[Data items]
□ □ □

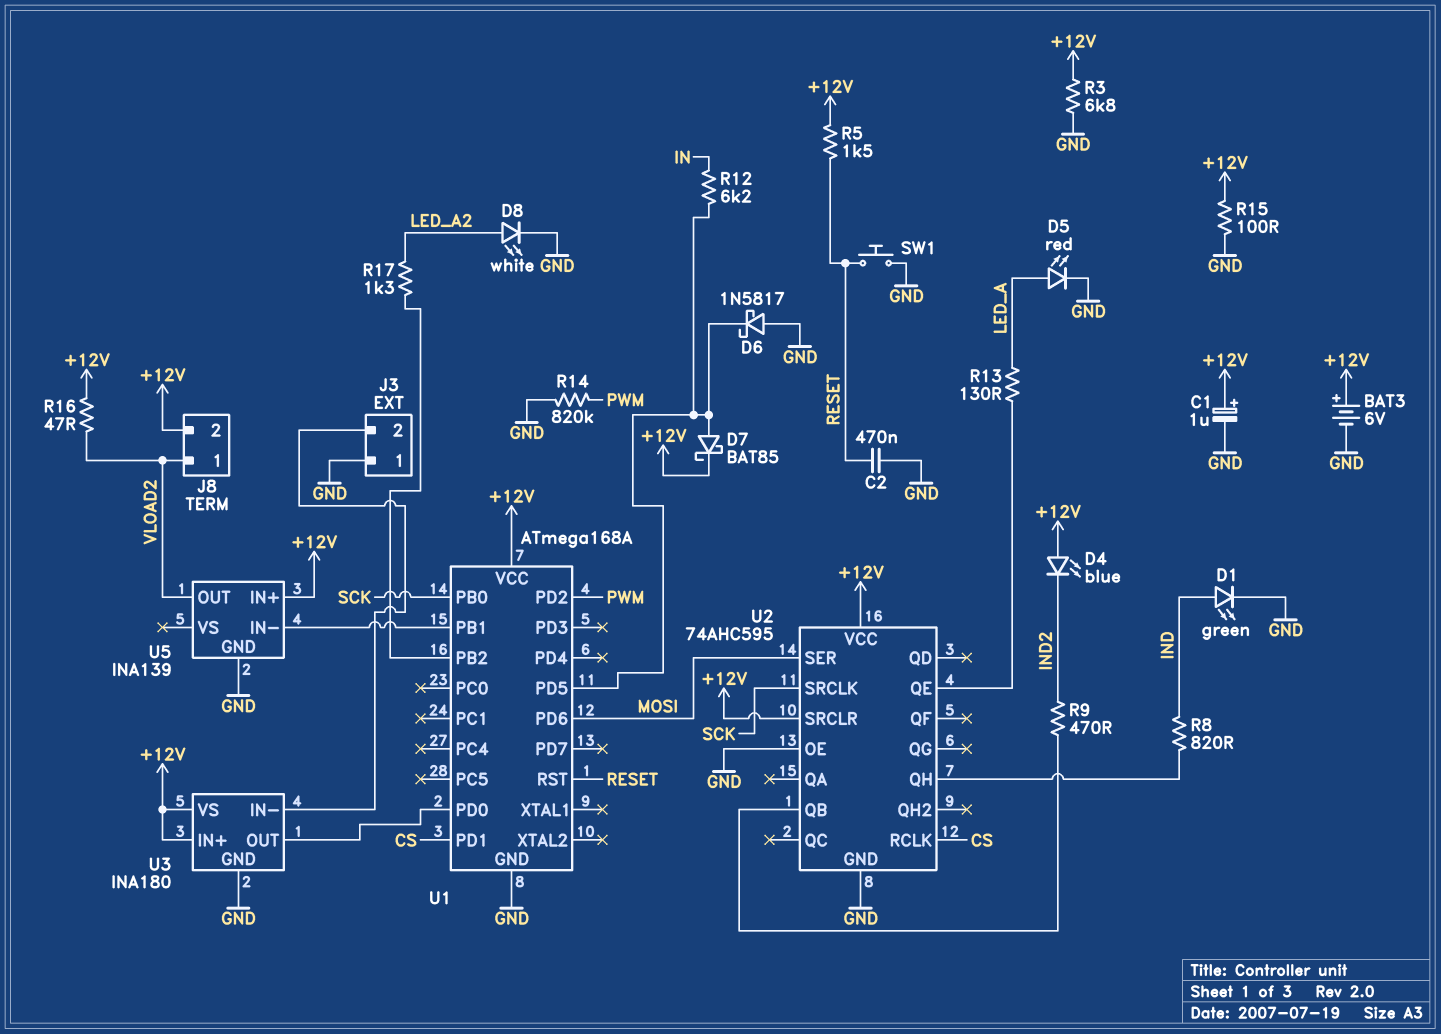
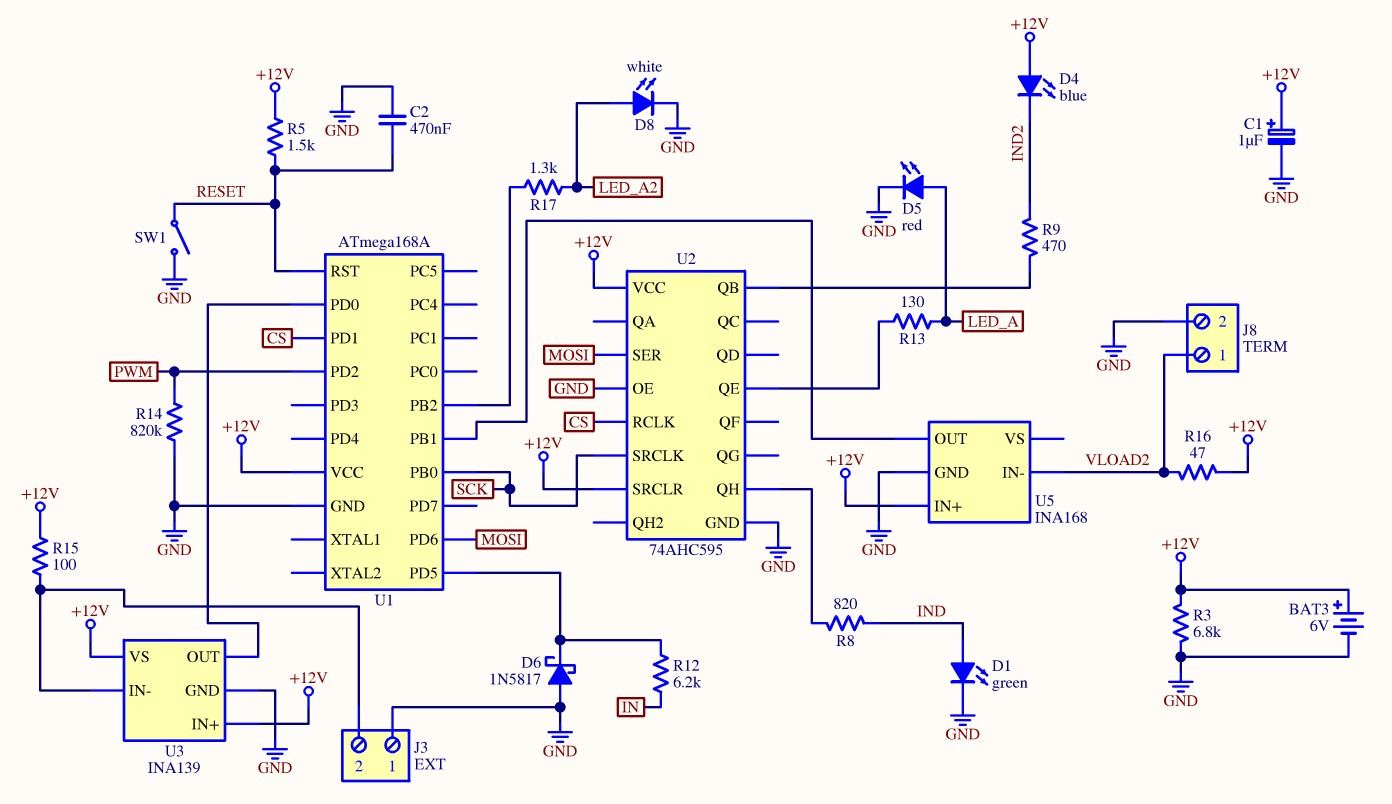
D7: schottky BAT85 (A U1/PD5, K +12V) -> none
J8 pin 2: +12V -> GND
R15: 100 (+12V, GND) -> 100 (+12V, J3/2)
SW1: button (GND, RESET) -> switch (GND, RESET)
U3: INA180 -> INA139
U5: INA139 -> INA168
U5 pin IN-: U1/PB1 -> VLOAD2
U5 pin OUT: VLOAD2 -> U1/PB1

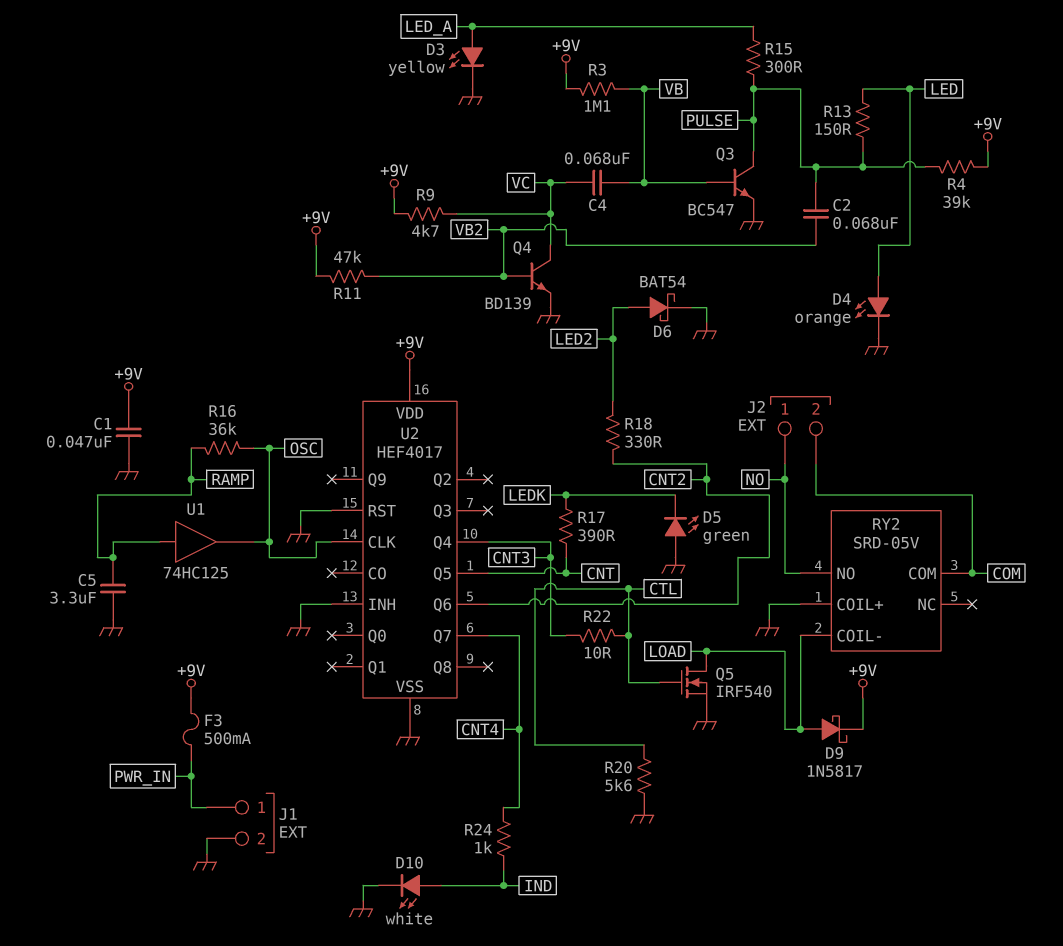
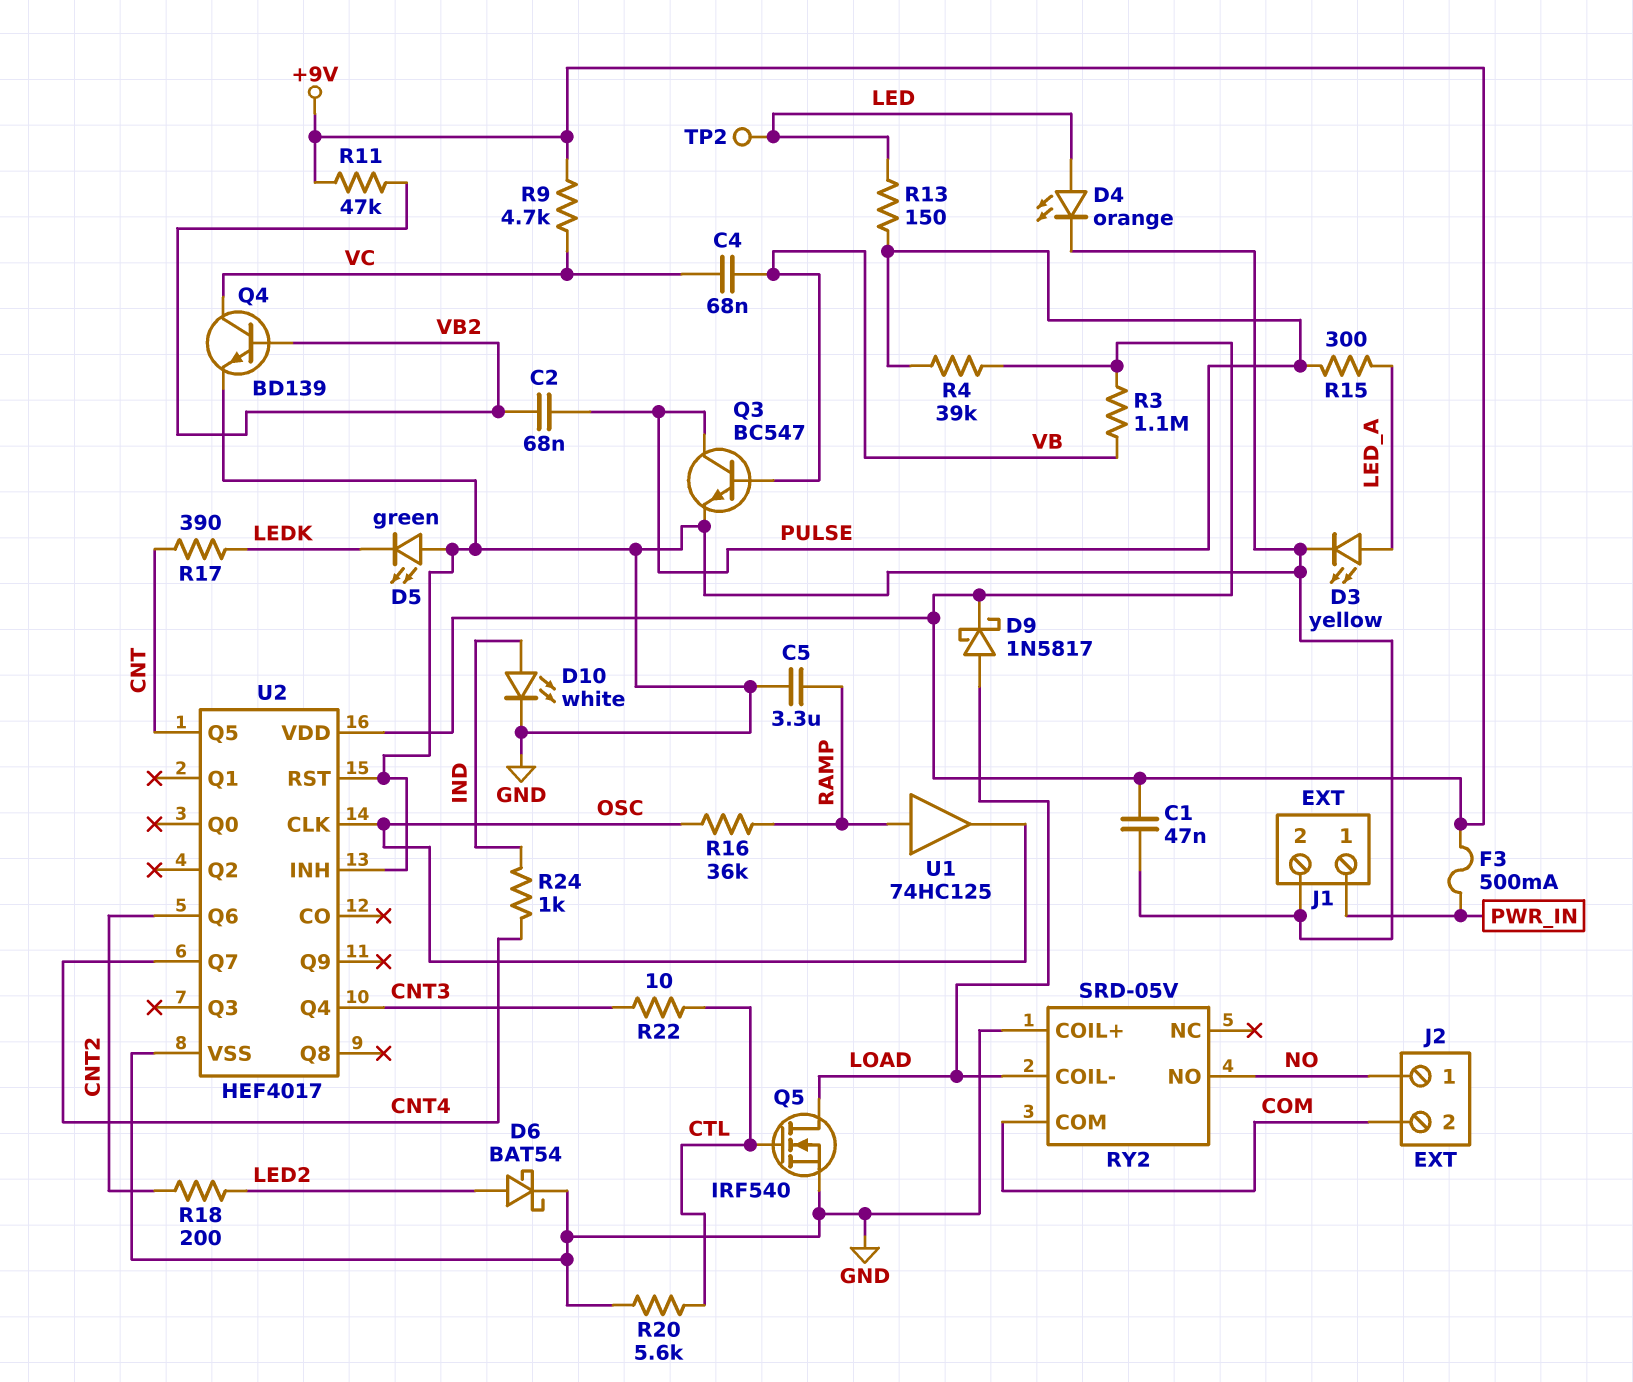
R18: 330 (CNT2, LED2) -> 200 (CNT2, LED2)
TP2: none -> test point (LED)

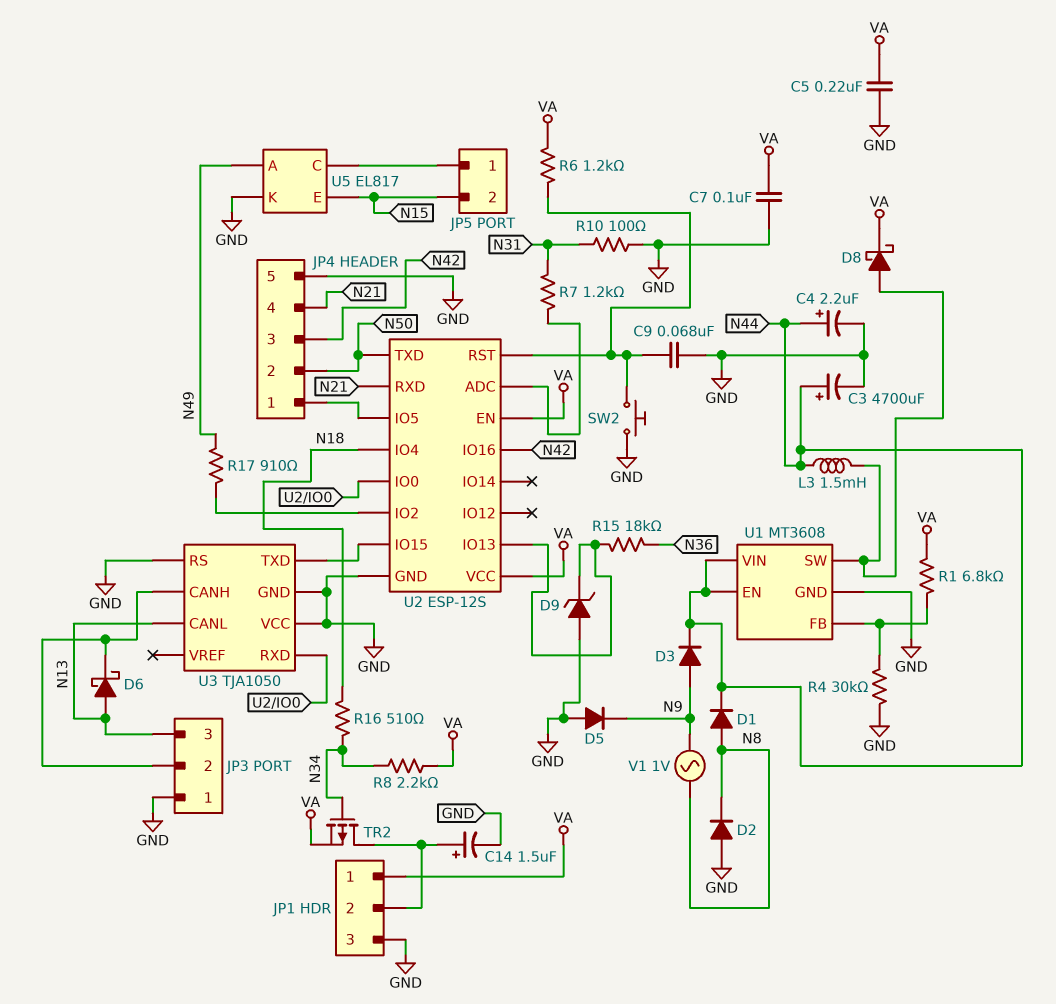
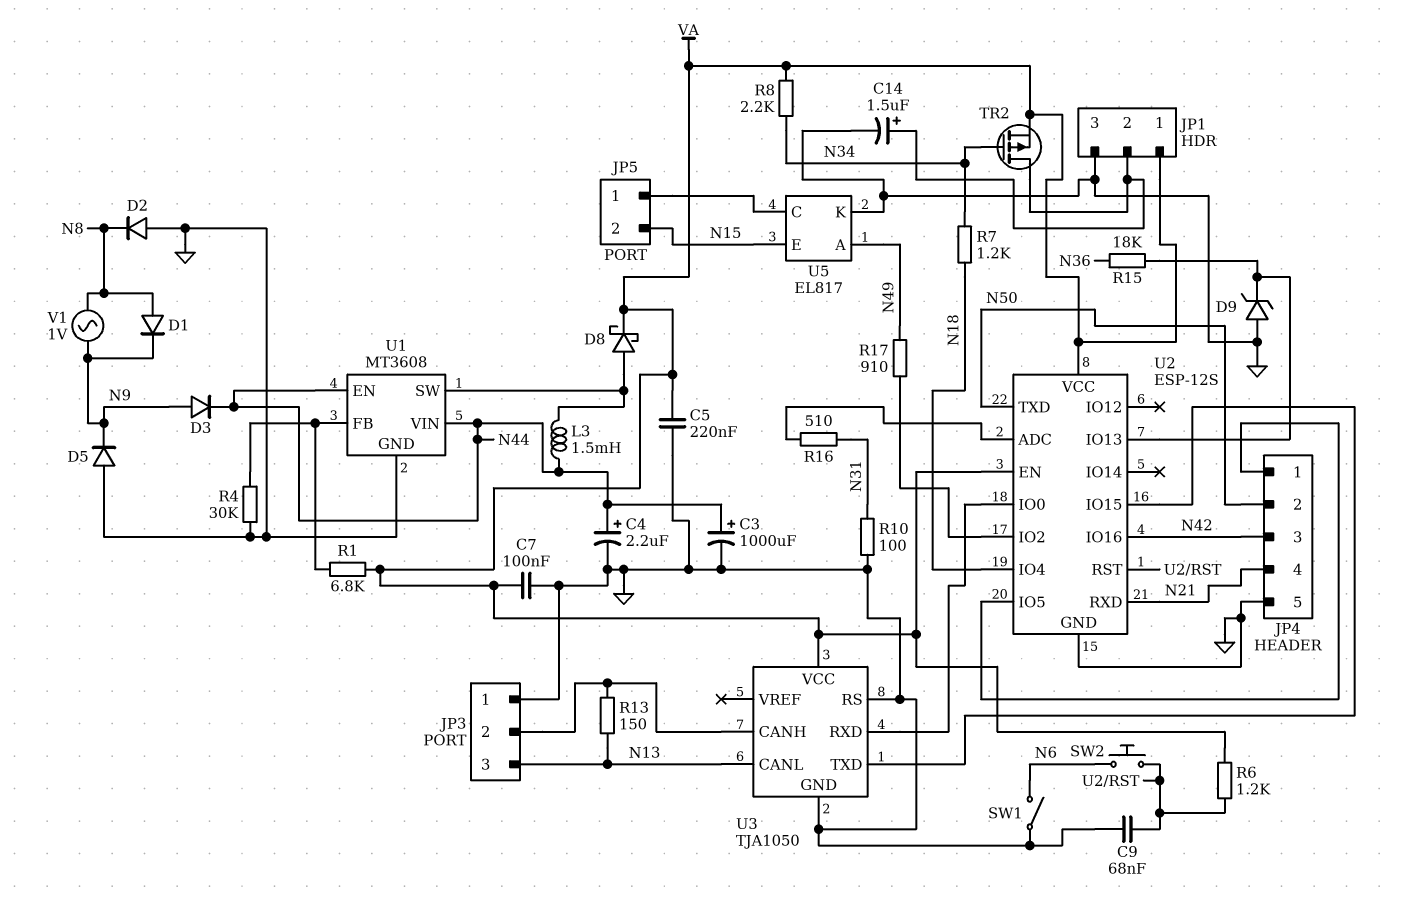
C3: 4700uF (plus N44, minus GND) -> 1000uF (plus N44, minus GND)
D1: diode (A N8, K N44) -> diode (A N8, K N9)
D6: schottky (A N13, K JP3/2) -> none
R7: 1.2k (N31, U2/ADC) -> 1.2k (N18, N34)
R13: none -> 150 (JP3/2, N13)
R16: 510 (N18, N34) -> 510 (N31, U2/ADC)
SW1: none -> switch (GND, N6)
SW2: button (GND, U2/RST) -> button (N6, U2/RST)
U3 pin VCC: GND -> VA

□ □ □

What needs to be done:
Work out how many lines above contain the word "switch". Give only the number.

Result of this task:
2